Nothing should appear in the answer except the lines below from the line containing "yellow calculator: 1 -> 0" through the line containing "pink donut: 4 -> 7", copied exactly, with pictures left out.

== Image sets with object changes ==
....
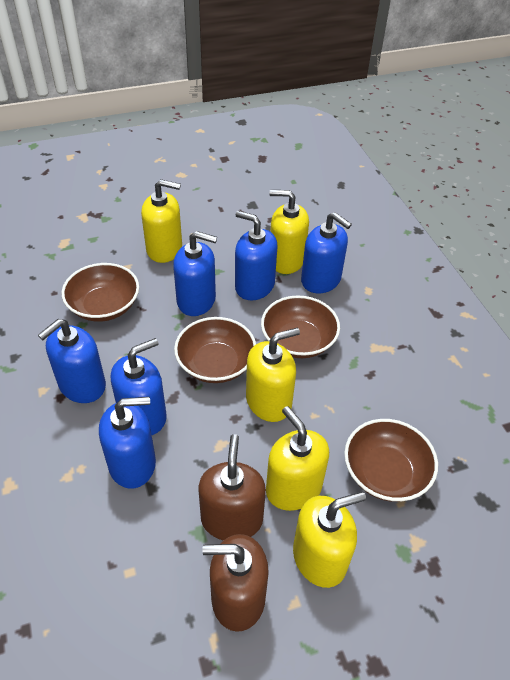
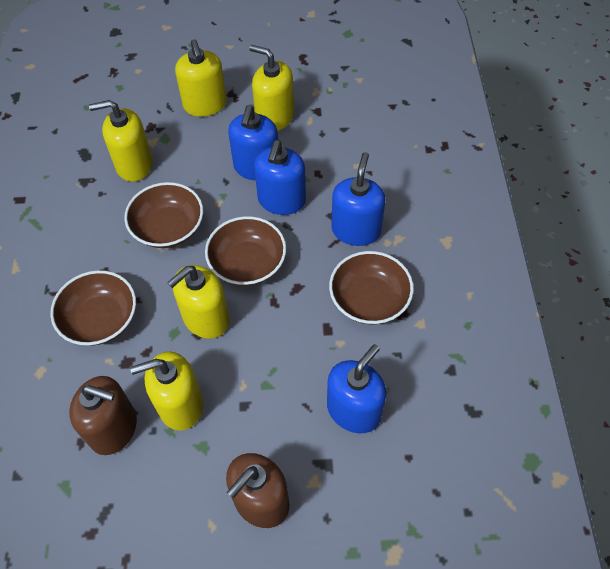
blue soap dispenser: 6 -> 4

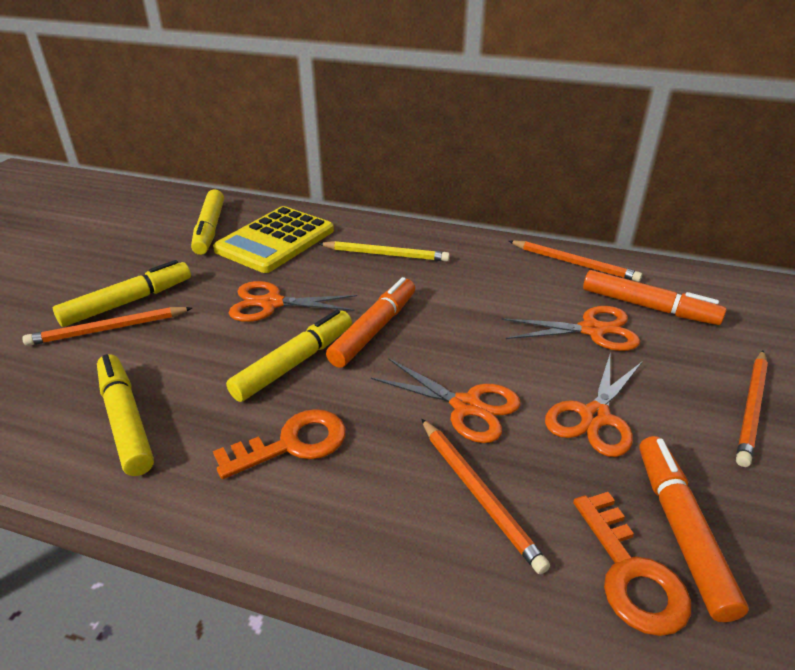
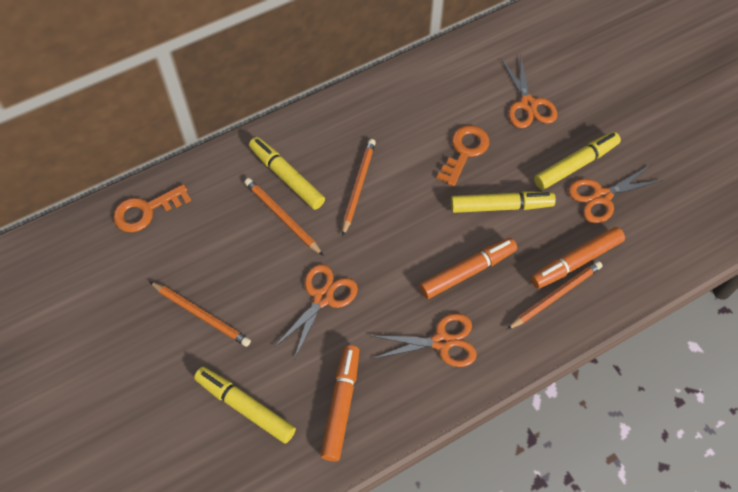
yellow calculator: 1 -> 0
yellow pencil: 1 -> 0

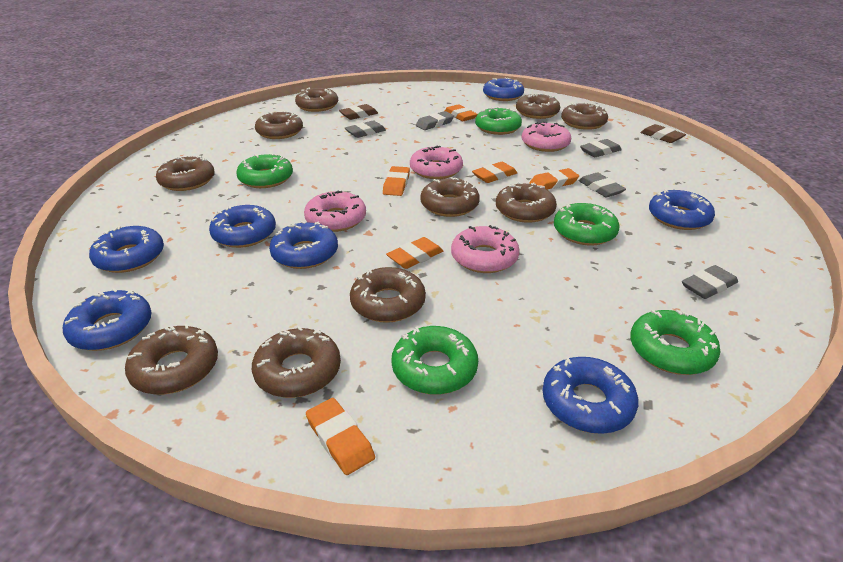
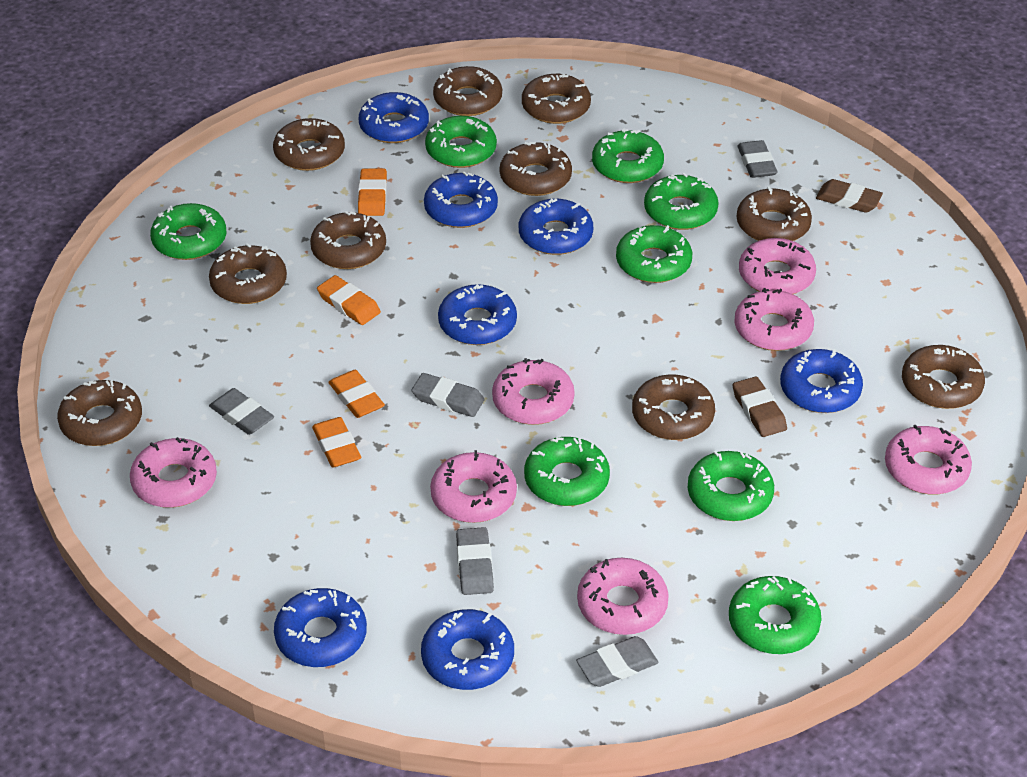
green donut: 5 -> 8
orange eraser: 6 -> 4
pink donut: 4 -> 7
....
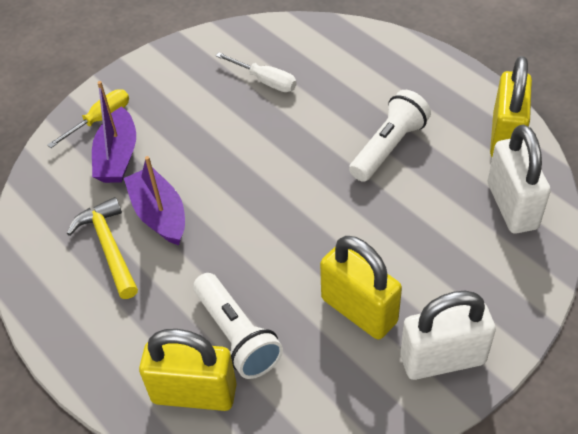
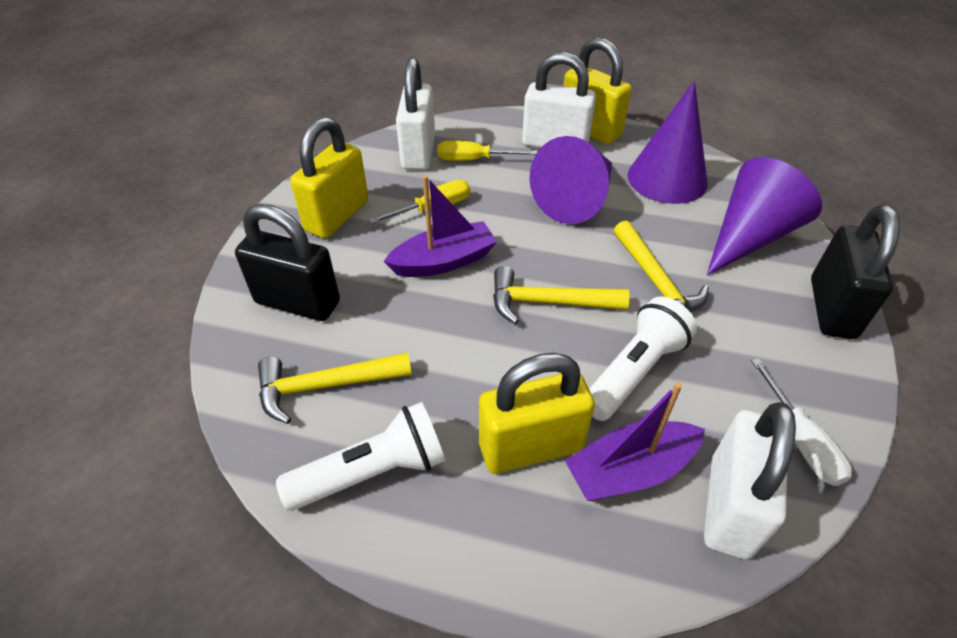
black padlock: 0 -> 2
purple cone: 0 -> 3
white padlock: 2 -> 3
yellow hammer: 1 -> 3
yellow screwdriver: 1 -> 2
....
== Expected answer ==
yellow calculator: 1 -> 0
yellow pencil: 1 -> 0

green donut: 5 -> 8
orange eraser: 6 -> 4
pink donut: 4 -> 7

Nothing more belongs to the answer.